Segment Open

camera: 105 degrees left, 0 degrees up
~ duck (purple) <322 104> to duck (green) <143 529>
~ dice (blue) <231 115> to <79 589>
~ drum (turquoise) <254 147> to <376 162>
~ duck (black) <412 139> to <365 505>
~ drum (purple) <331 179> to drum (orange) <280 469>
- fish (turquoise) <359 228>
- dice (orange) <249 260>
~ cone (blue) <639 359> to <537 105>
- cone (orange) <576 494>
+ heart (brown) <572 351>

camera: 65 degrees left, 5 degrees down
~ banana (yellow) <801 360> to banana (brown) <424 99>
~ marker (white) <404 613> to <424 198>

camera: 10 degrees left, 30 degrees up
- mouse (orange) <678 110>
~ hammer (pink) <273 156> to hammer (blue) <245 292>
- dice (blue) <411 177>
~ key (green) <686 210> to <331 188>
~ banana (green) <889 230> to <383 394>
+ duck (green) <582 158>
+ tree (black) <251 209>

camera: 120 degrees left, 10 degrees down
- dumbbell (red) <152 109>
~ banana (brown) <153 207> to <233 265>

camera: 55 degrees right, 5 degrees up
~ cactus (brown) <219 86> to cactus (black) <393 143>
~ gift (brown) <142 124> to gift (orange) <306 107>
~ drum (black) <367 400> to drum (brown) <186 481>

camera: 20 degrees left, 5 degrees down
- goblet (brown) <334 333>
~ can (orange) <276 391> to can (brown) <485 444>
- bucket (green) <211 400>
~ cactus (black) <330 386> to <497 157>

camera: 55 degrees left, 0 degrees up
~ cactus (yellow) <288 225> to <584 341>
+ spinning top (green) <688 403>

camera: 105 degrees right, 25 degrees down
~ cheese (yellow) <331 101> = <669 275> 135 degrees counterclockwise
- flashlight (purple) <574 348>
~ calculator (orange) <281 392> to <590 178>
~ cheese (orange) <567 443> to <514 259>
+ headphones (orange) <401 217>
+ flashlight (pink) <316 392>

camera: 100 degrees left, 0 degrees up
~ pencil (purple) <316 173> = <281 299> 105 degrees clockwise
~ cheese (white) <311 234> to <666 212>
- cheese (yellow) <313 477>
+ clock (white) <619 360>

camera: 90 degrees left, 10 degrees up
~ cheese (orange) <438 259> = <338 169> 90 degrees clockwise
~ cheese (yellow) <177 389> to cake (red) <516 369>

Segment Closed

What is needed is an exact, complete copy of the entries above.

camera: 105 degrees left, 0 degrees up
~ duck (purple) <322 104> to duck (green) <143 529>
~ dice (blue) <231 115> to <79 589>
~ drum (turquoise) <254 147> to <376 162>
~ duck (black) <412 139> to <365 505>
~ drum (purple) <331 179> to drum (orange) <280 469>
- fish (turquoise) <359 228>
- dice (orange) <249 260>
~ cone (blue) <639 359> to <537 105>
- cone (orange) <576 494>
+ heart (brown) <572 351>

camera: 65 degrees left, 5 degrees down
~ banana (yellow) <801 360> to banana (brown) <424 99>
~ marker (white) <404 613> to <424 198>

camera: 10 degrees left, 30 degrees up
- mouse (orange) <678 110>
~ hammer (pink) <273 156> to hammer (blue) <245 292>
- dice (blue) <411 177>
~ key (green) <686 210> to <331 188>
~ banana (green) <889 230> to <383 394>
+ duck (green) <582 158>
+ tree (black) <251 209>

camera: 120 degrees left, 10 degrees down
- dumbbell (red) <152 109>
~ banana (brown) <153 207> to <233 265>

camera: 55 degrees right, 5 degrees up
~ cactus (brown) <219 86> to cactus (black) <393 143>
~ gift (brown) <142 124> to gift (orange) <306 107>
~ drum (black) <367 400> to drum (brown) <186 481>

camera: 20 degrees left, 5 degrees down
- goblet (brown) <334 333>
~ can (orange) <276 391> to can (brown) <485 444>
- bucket (green) <211 400>
~ cactus (black) <330 386> to <497 157>

camera: 55 degrees left, 0 degrees up
~ cactus (yellow) <288 225> to <584 341>
+ spinning top (green) <688 403>

camera: 105 degrees right, 25 degrees down
~ cheese (yellow) <331 101> = <669 275> 135 degrees counterclockwise
- flashlight (purple) <574 348>
~ calculator (orange) <281 392> to <590 178>
~ cheese (orange) <567 443> to <514 259>
+ headphones (orange) <401 217>
+ flashlight (pink) <316 392>

camera: 100 degrees left, 0 degrees up
~ pencil (purple) <316 173> = <281 299> 105 degrees clockwise
~ cheese (white) <311 234> to <666 212>
- cheese (yellow) <313 477>
+ clock (white) <619 360>

camera: 90 degrees left, 10 degrees up
~ cheese (orange) <438 259> = <338 169> 90 degrees clockwise
~ cheese (yellow) <177 389> to cake (red) <516 369>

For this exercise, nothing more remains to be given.